ACTIVITY ▸
Pictures appear among the records below and must be omitted. Repeat exactly the lines from the line with "(623, 210) = (652, 185): yellow" to the line with "(463, 189) = (474, 145): green boat -> none", both included.

(SOURCE MATERIAL Opens)

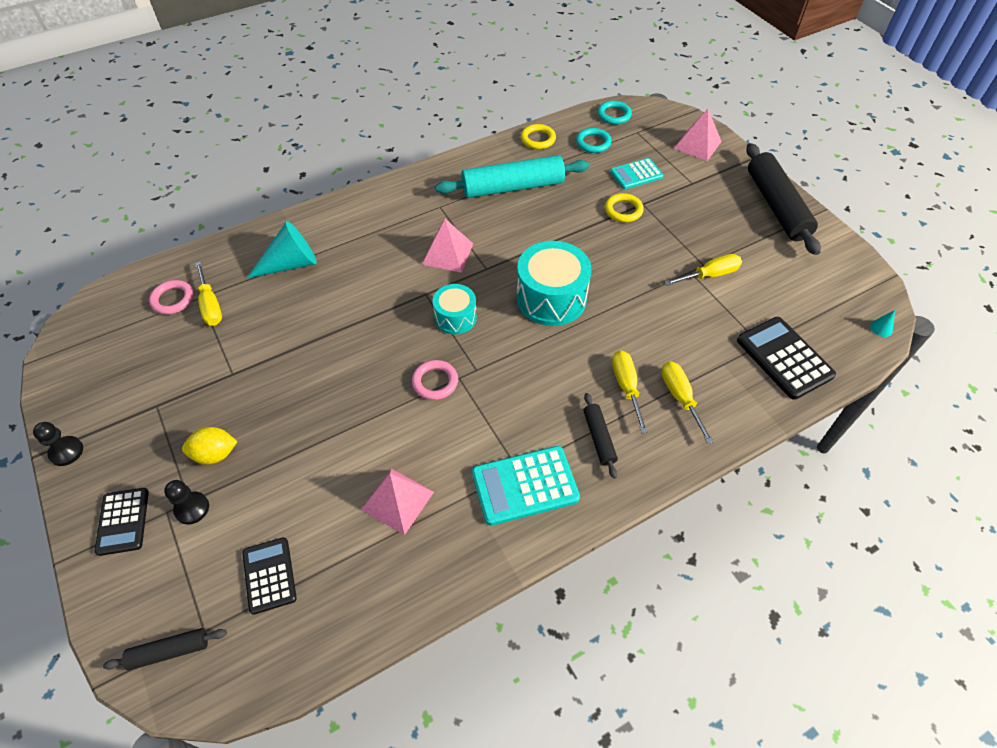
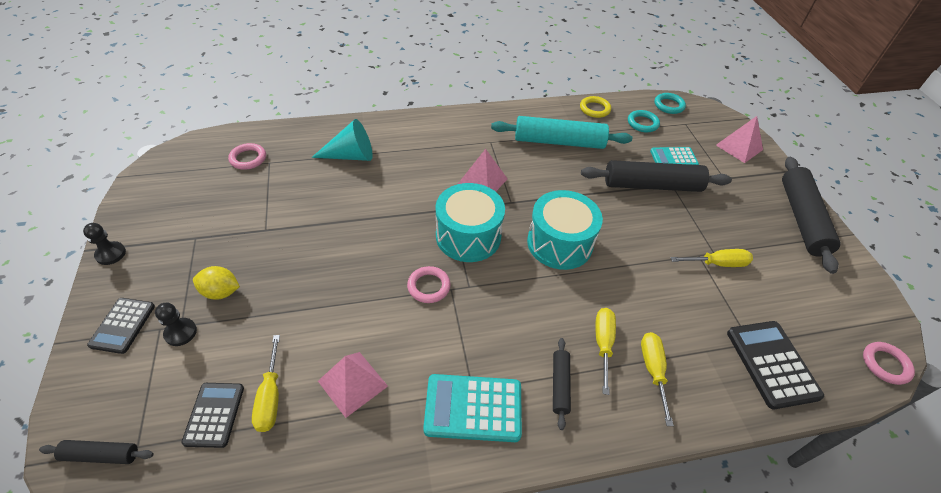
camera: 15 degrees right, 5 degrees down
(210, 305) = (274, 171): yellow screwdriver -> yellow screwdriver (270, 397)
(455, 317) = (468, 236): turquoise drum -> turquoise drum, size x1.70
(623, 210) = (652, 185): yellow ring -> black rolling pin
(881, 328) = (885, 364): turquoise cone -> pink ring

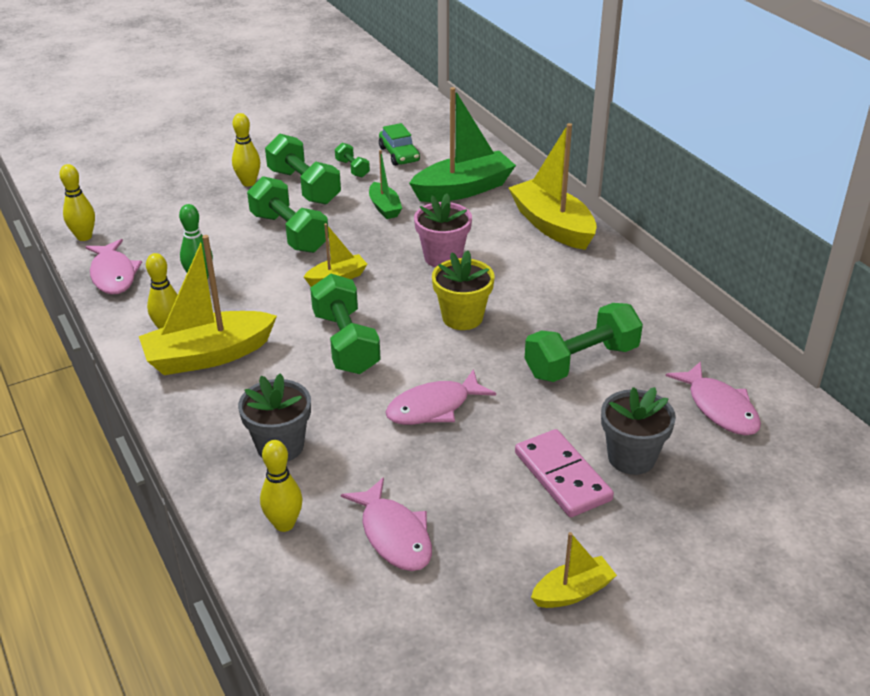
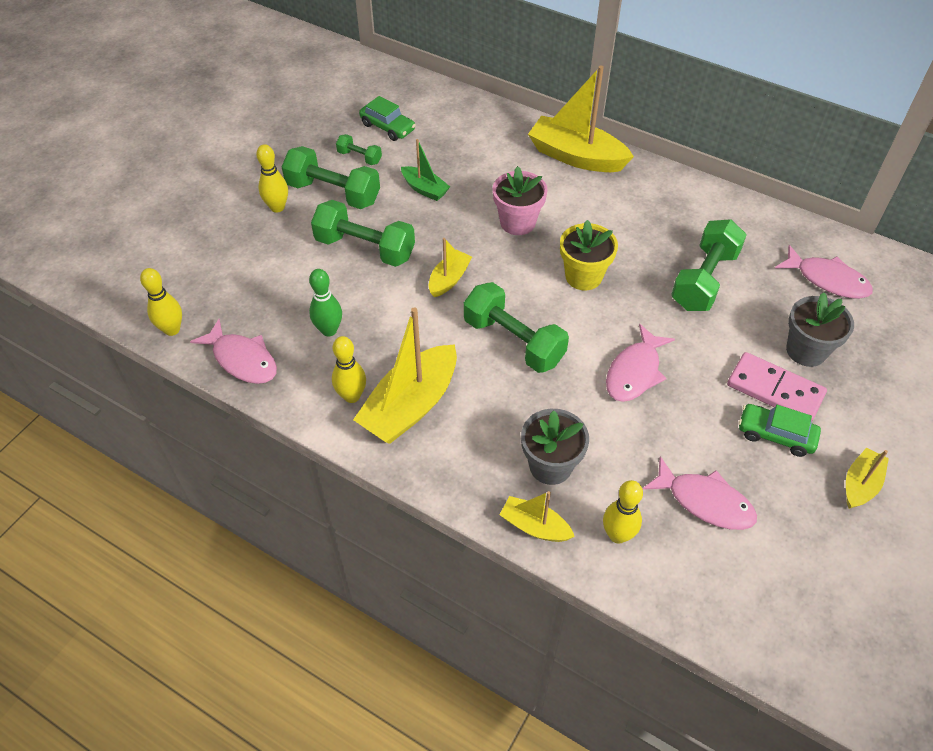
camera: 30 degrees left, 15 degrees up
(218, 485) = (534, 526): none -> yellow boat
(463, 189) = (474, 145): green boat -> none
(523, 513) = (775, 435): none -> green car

(SOURCE MATERIAL Closes)

RESULT ▸
(623, 210) = (652, 185): yellow ring -> black rolling pin
(881, 328) = (885, 364): turquoise cone -> pink ring

camera: 30 degrees left, 15 degrees up
(218, 485) = (534, 526): none -> yellow boat
(463, 189) = (474, 145): green boat -> none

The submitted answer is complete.